** Opening DATA SECTION block **

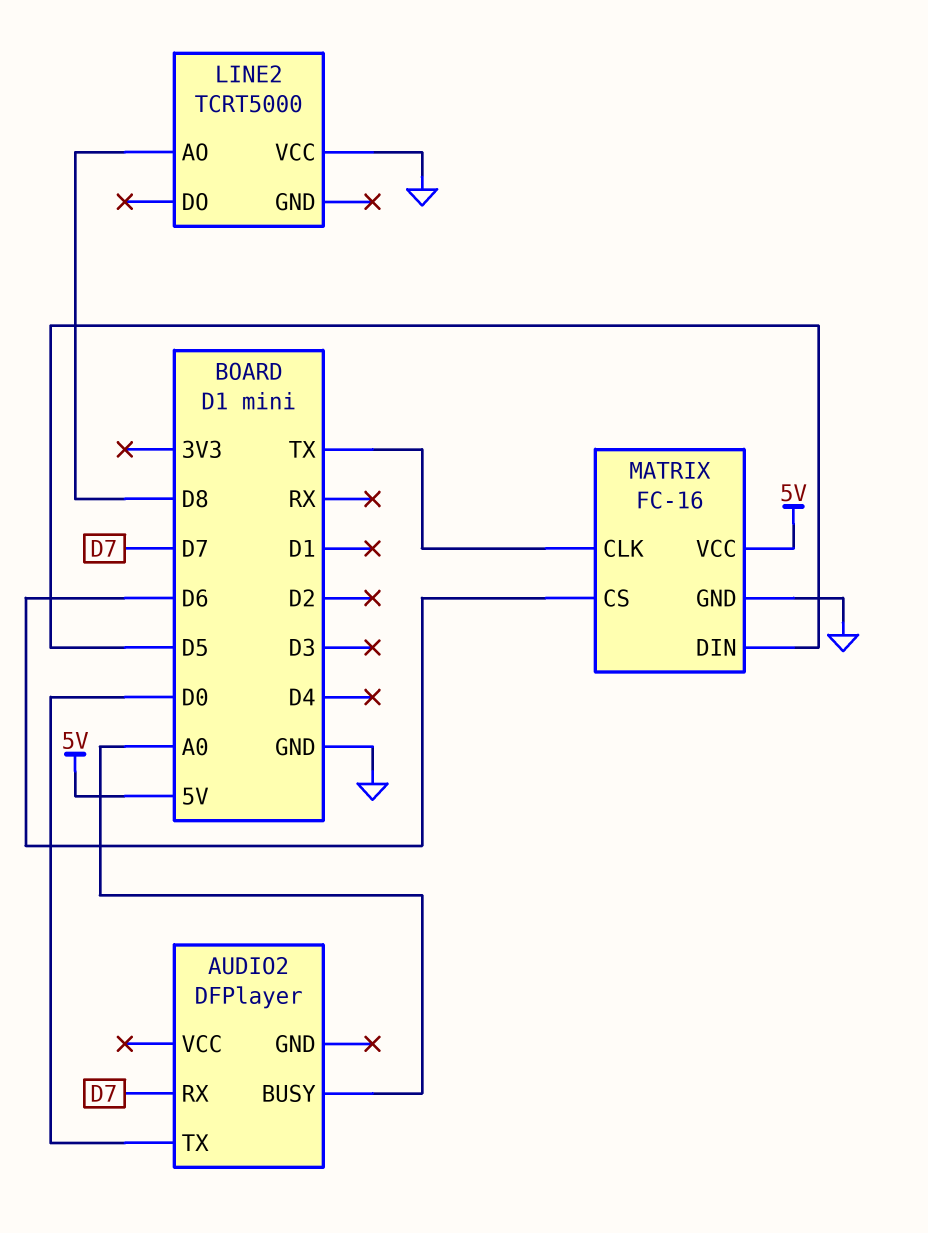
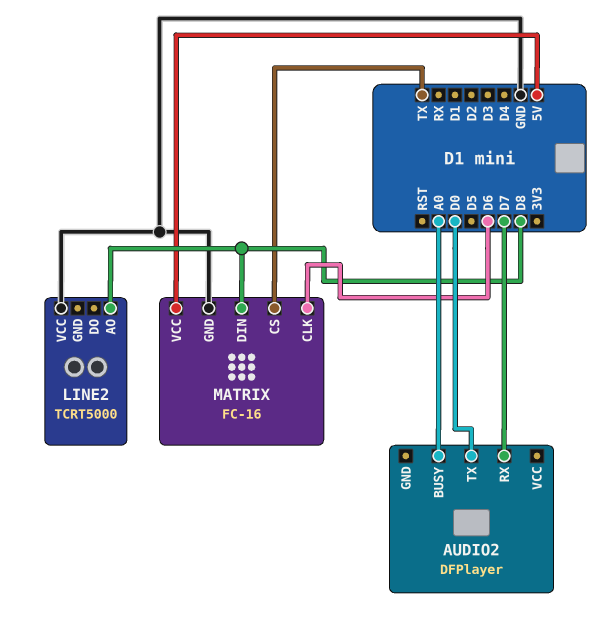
MATRIX pin CLK: TX -> D6
MATRIX pin CS: D6 -> TX
MATRIX pin DIN: D5 -> D8

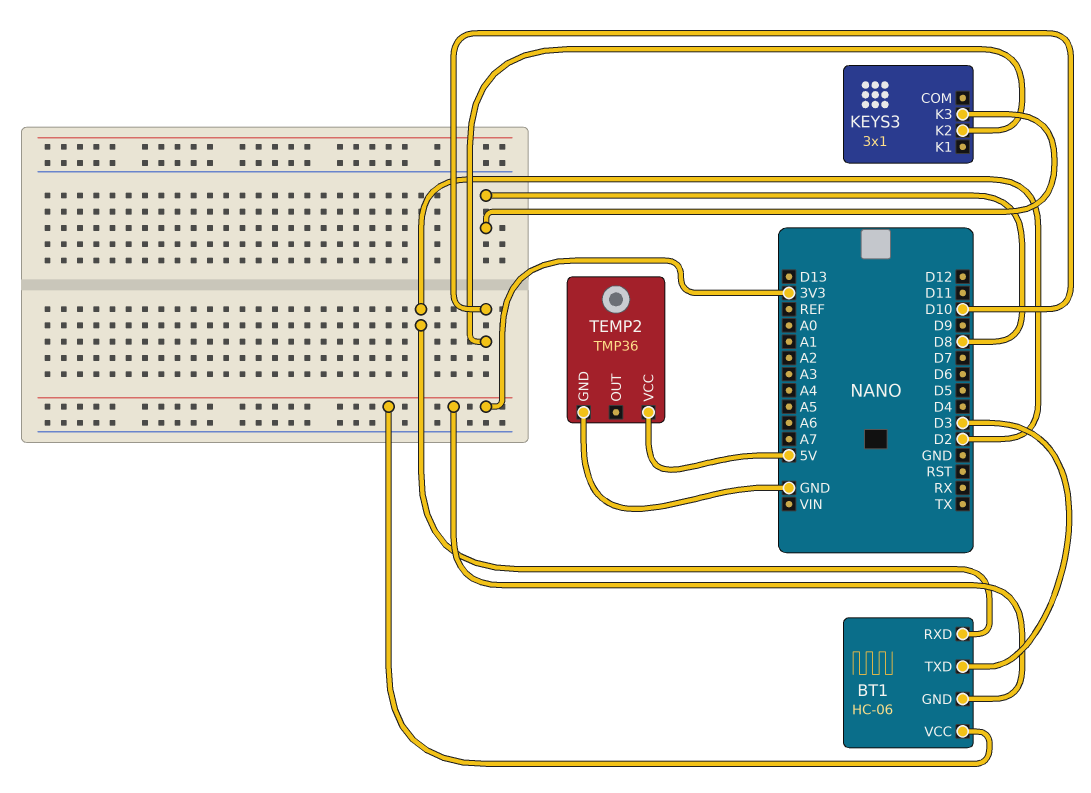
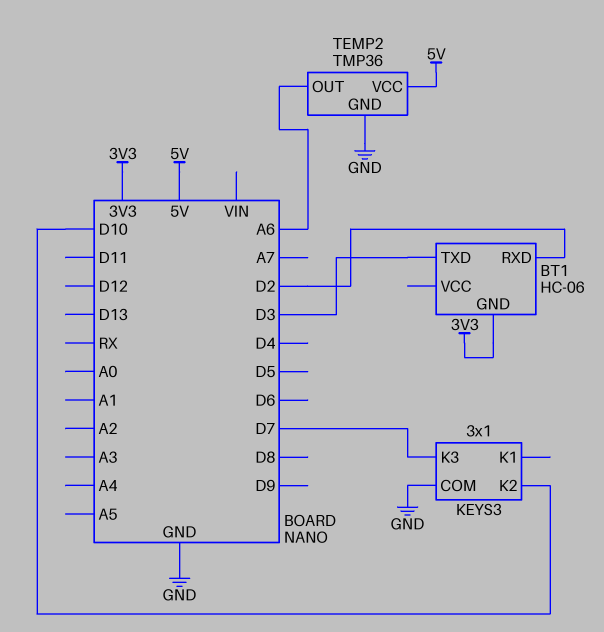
BT1 pin VCC: 3V3 -> none
KEYS3 pin COM: none -> GND
KEYS3 pin K3: D8 -> D7
TEMP2 pin OUT: none -> A6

** Closing DATA SECTION block **

Your task is to set down every entry exactly, leaving out any picture it contains.

MATRIX pin CLK: TX -> D6
MATRIX pin CS: D6 -> TX
MATRIX pin DIN: D5 -> D8

BT1 pin VCC: 3V3 -> none
KEYS3 pin COM: none -> GND
KEYS3 pin K3: D8 -> D7
TEMP2 pin OUT: none -> A6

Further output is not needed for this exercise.